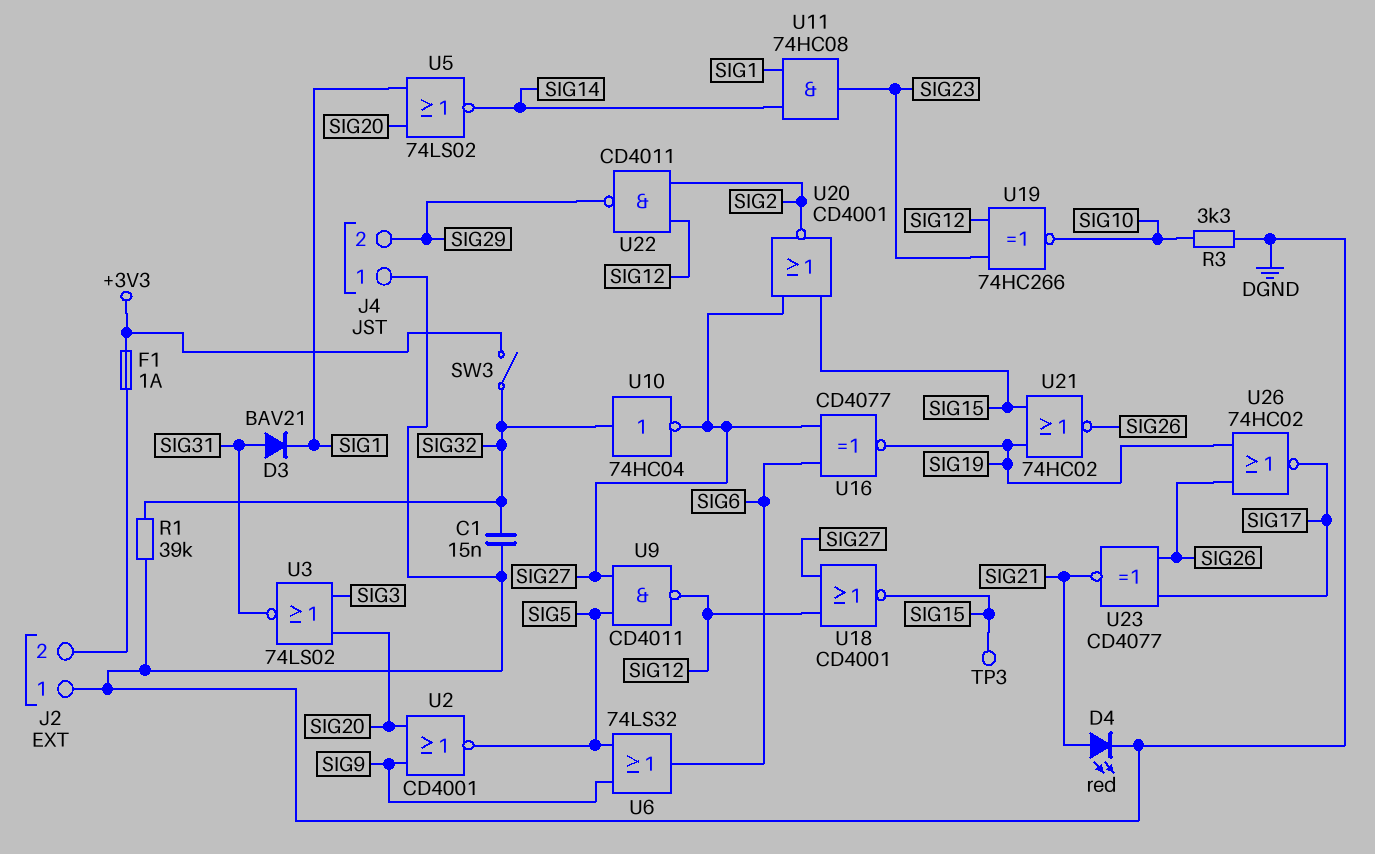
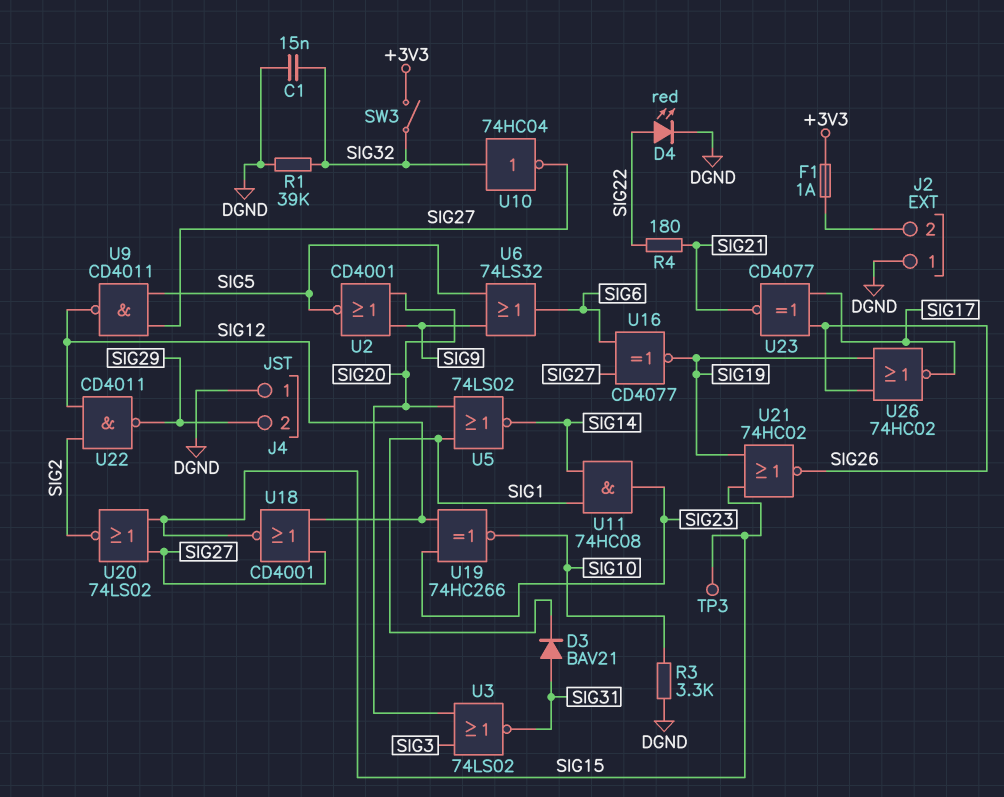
D4: LED red (A SIG21, K DGND) -> LED red (A SIG22, K DGND)
R4: none -> 180 (SIG21, SIG22)
U20: NOR CD4001 (in SIG15, in SIG27, out SIG2) -> NOR 74LS02 (in SIG15, in SIG27, out SIG2)

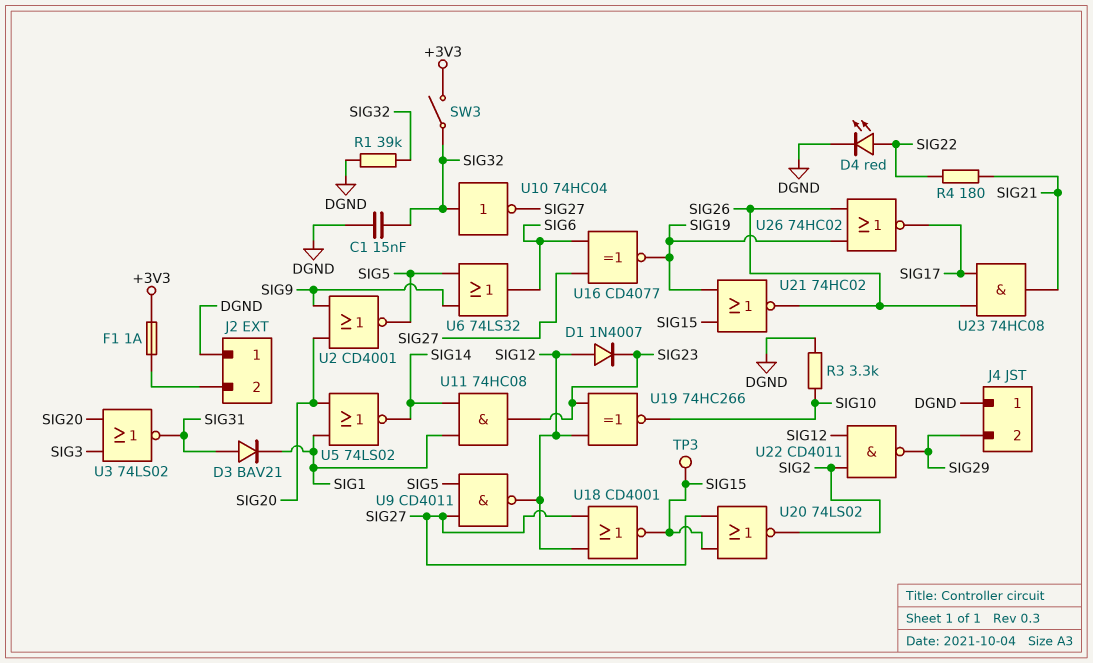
D1: none -> diode 1N4007 (A SIG12, K SIG23)
U23: XNOR CD4077 (in SIG17, in SIG26, out SIG21) -> AND 74HC08 (in SIG17, in SIG26, out SIG21)

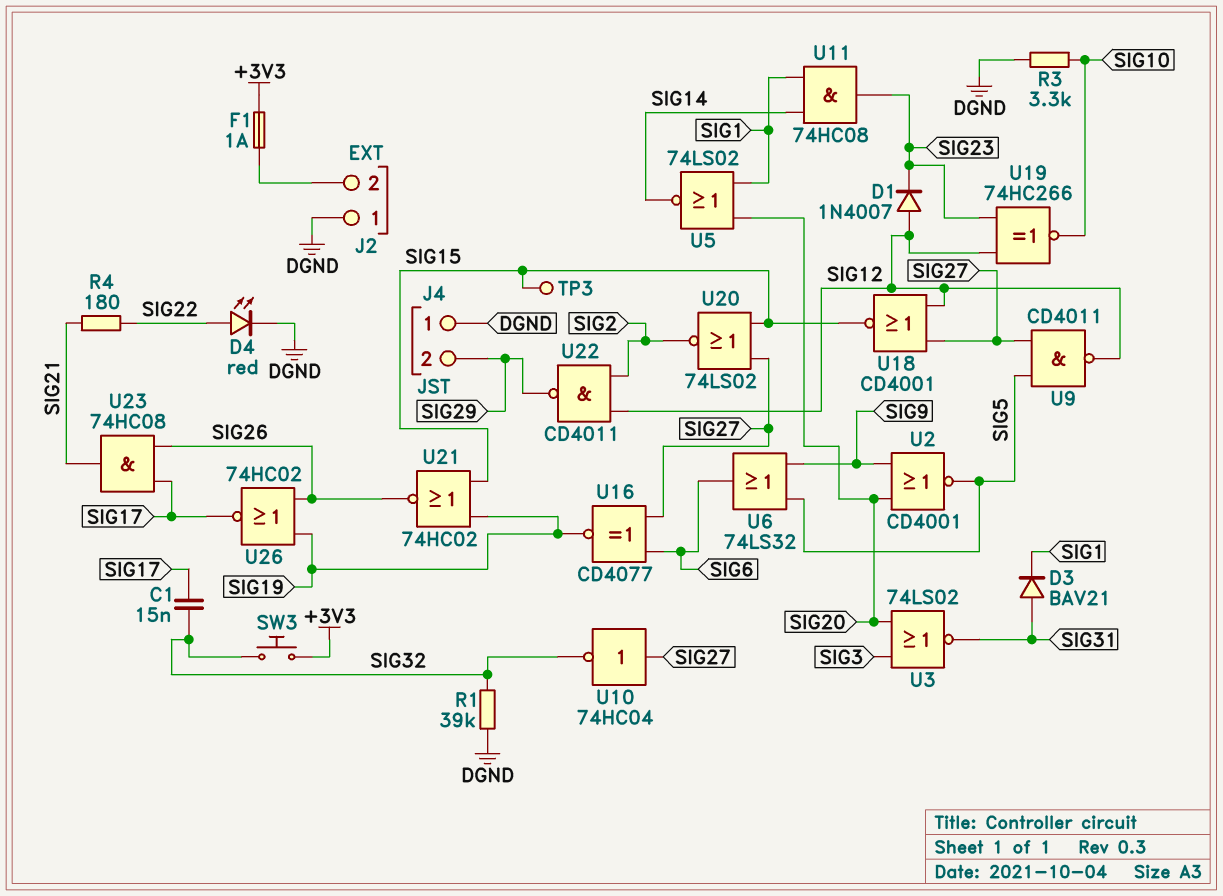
C1: 15nF (DGND, SIG32) -> 15nF (SIG17, SIG32)
SW3: switch (+3V3, SIG32) -> button (+3V3, SIG32)
U10: NOT 74HC04 (in SIG32, out SIG27) -> NOT 74HC04 (in SIG27, out SIG32)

■ Requirement ■
Restate the listing above word for word, and skip the pictures.

■ Answer box ■
D4: LED red (A SIG21, K DGND) -> LED red (A SIG22, K DGND)
R4: none -> 180 (SIG21, SIG22)
U20: NOR CD4001 (in SIG15, in SIG27, out SIG2) -> NOR 74LS02 (in SIG15, in SIG27, out SIG2)

D1: none -> diode 1N4007 (A SIG12, K SIG23)
U23: XNOR CD4077 (in SIG17, in SIG26, out SIG21) -> AND 74HC08 (in SIG17, in SIG26, out SIG21)

C1: 15nF (DGND, SIG32) -> 15nF (SIG17, SIG32)
SW3: switch (+3V3, SIG32) -> button (+3V3, SIG32)
U10: NOT 74HC04 (in SIG32, out SIG27) -> NOT 74HC04 (in SIG27, out SIG32)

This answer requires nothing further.